• [Exercise description]
Comb through the entries for "VRAW" and pull out each line that holds it.

(Revision comparison data)
----
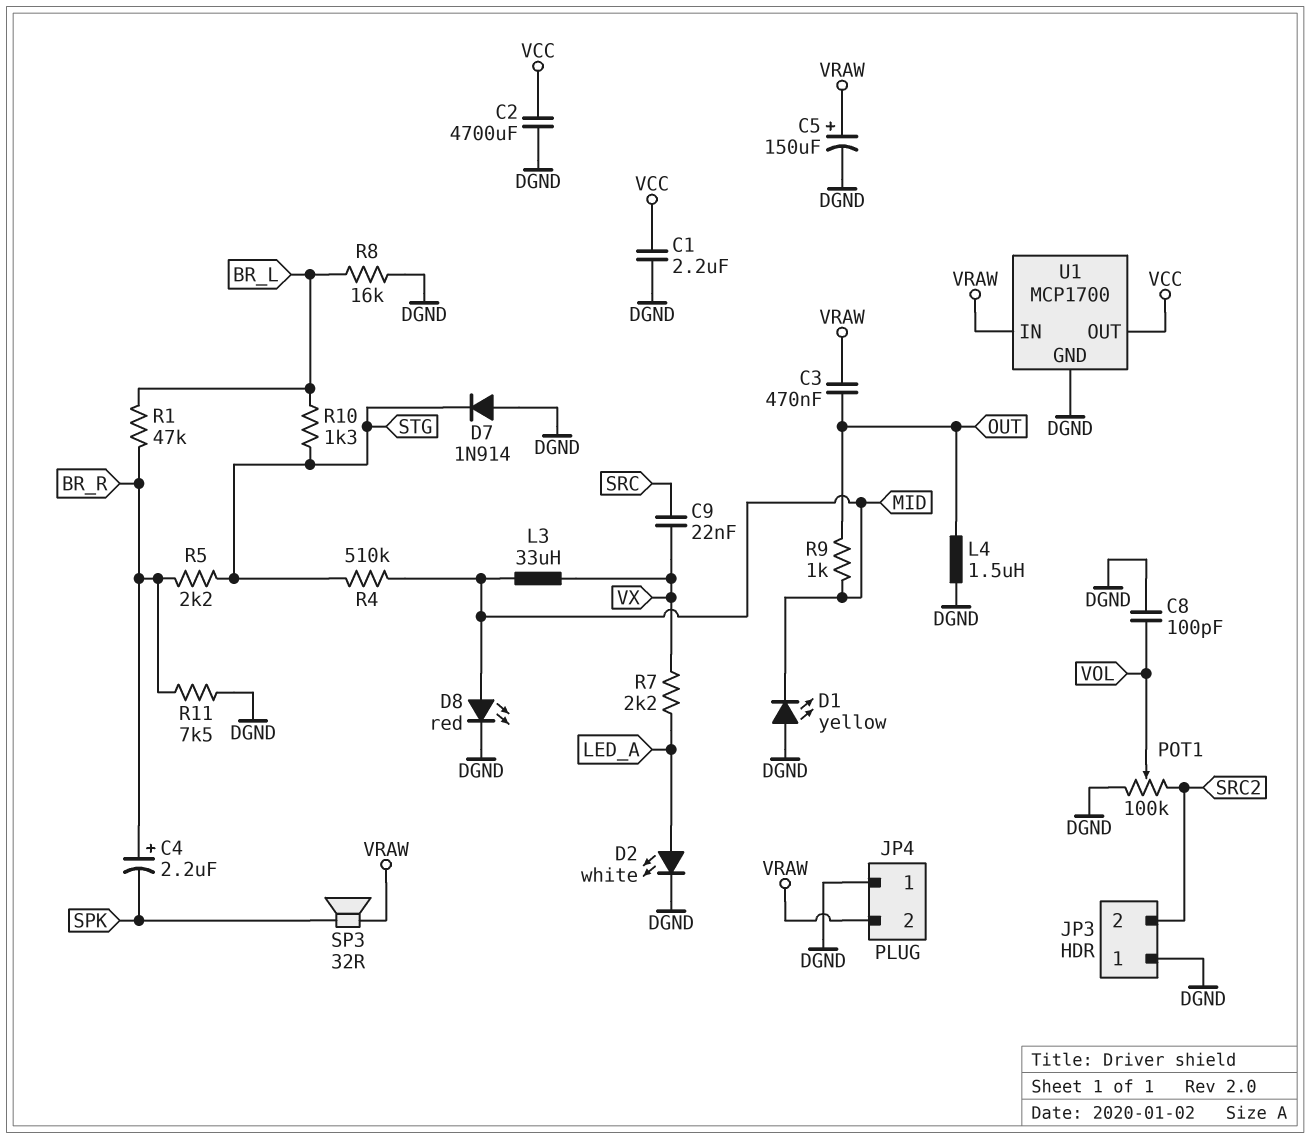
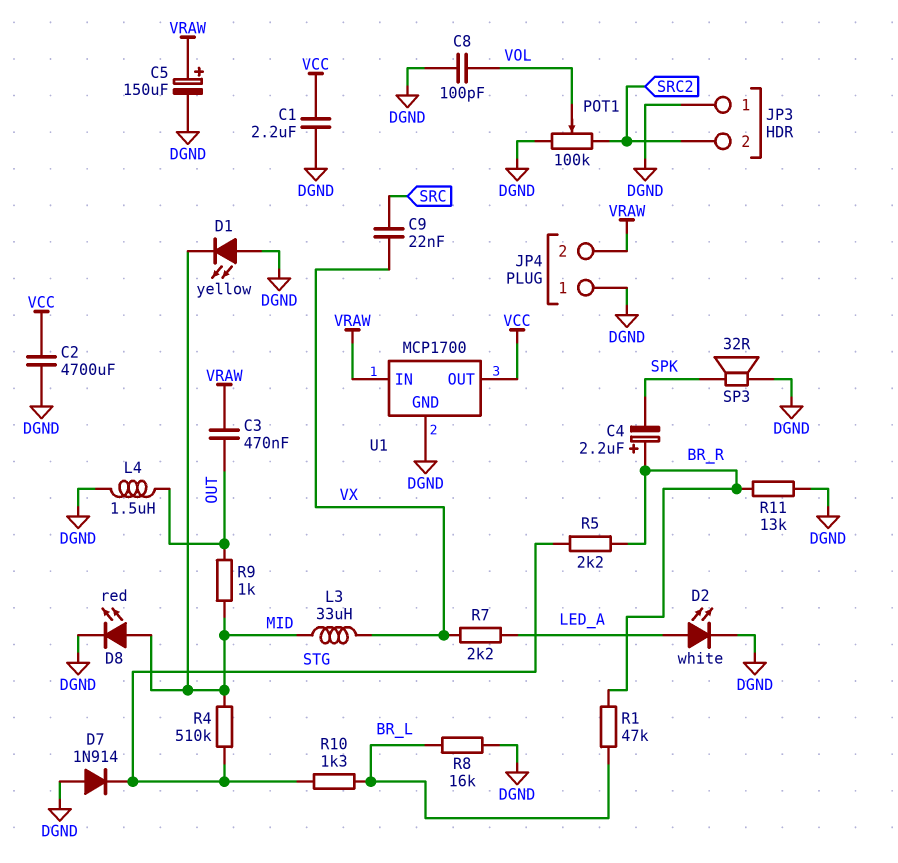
R11: 7.5k (BR_R, DGND) -> 13k (BR_R, DGND)
SP3: speaker 32R (SPK, VRAW) -> speaker 32R (DGND, SPK)

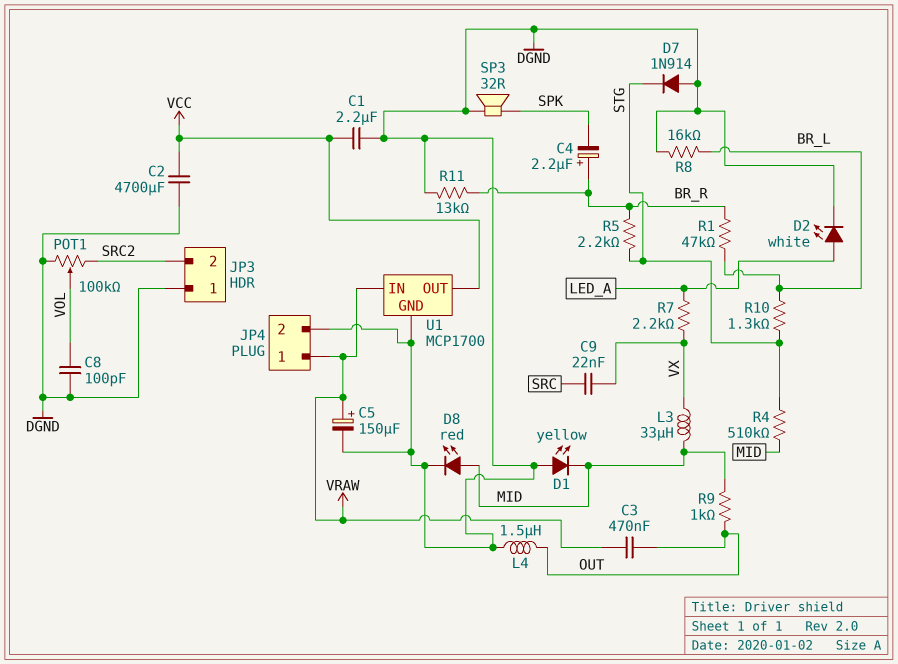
JP4 pin 1: DGND -> VRAW
JP4 pin 2: VRAW -> DGND

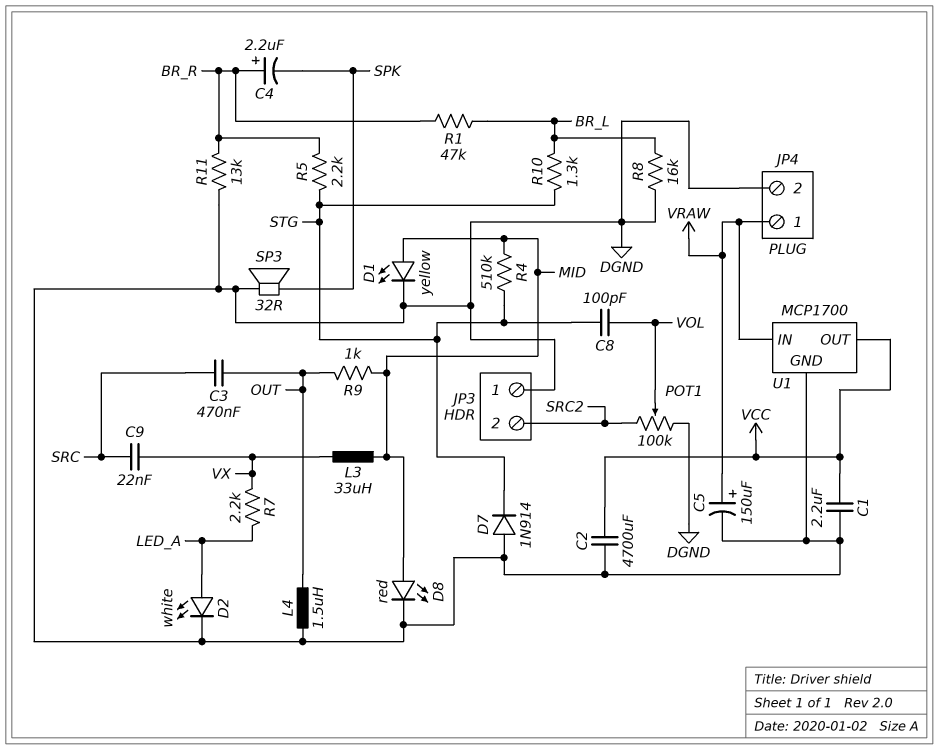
C3: 470nF (OUT, VRAW) -> 470nF (OUT, SRC)
C8: 100pF (DGND, VOL) -> 100pF (STG, VOL)
D1: LED yellow (A DGND, K MID) -> LED yellow (A MID, K DGND)

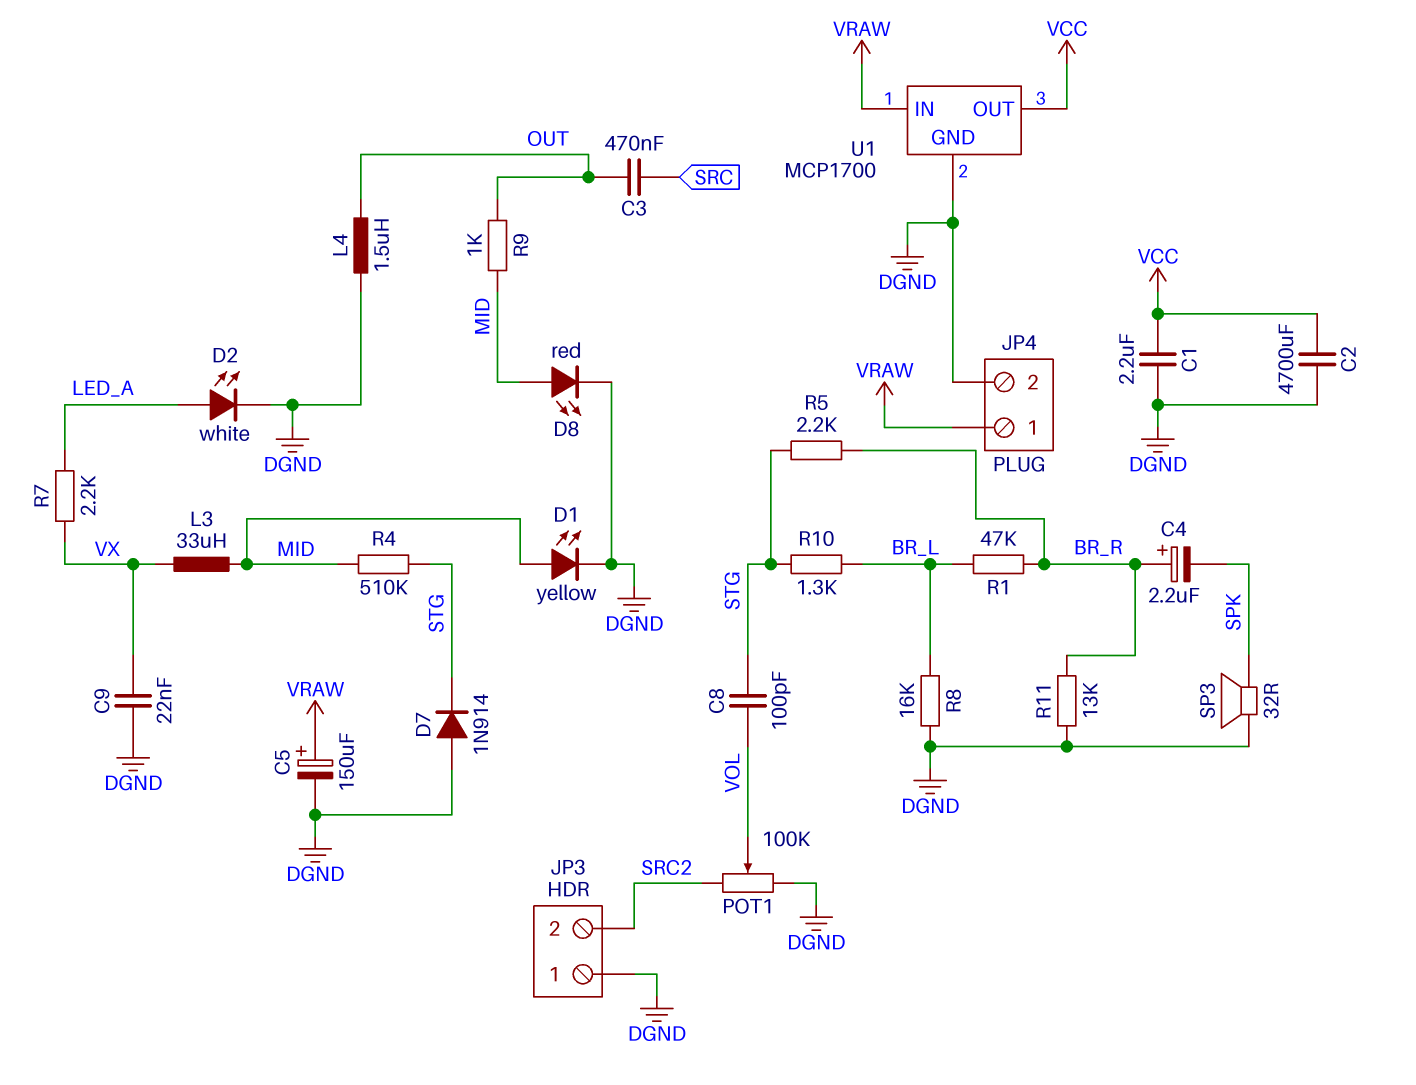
C9: 22nF (SRC, VX) -> 22nF (DGND, VX)

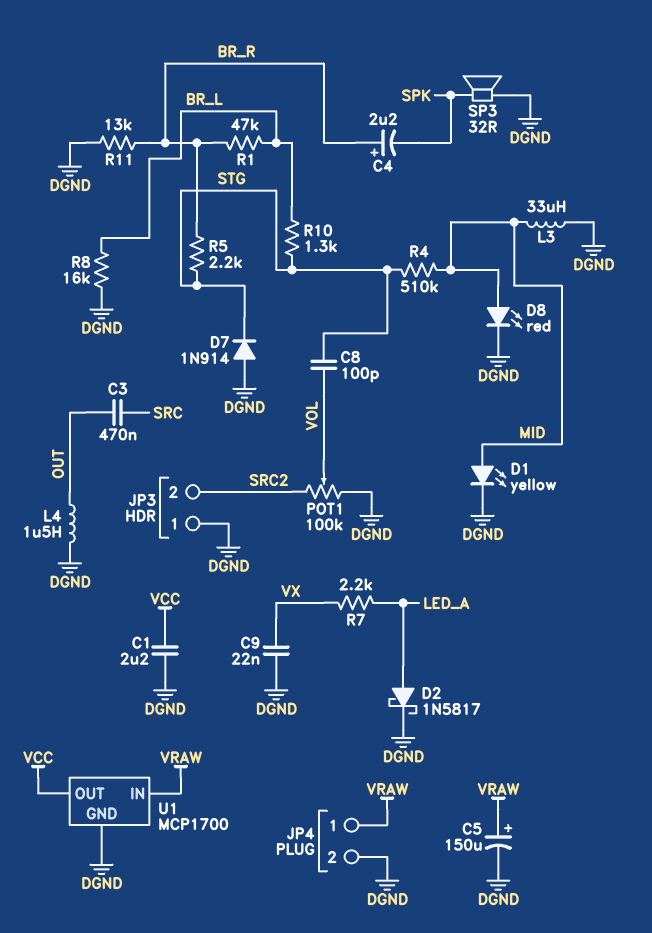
C2: 4700uF (DGND, VCC) -> none
D2: LED white (A LED_A, K DGND) -> schottky 1N5817 (A LED_A, K DGND)
L3: 33uH (MID, VX) -> 33uH (DGND, MID)
R9: 1k (MID, OUT) -> none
----
• [Response to this task]
SP3: speaker 32R (SPK, VRAW) -> speaker 32R (DGND, SPK)
JP4 pin 1: DGND -> VRAW
JP4 pin 2: VRAW -> DGND
C3: 470nF (OUT, VRAW) -> 470nF (OUT, SRC)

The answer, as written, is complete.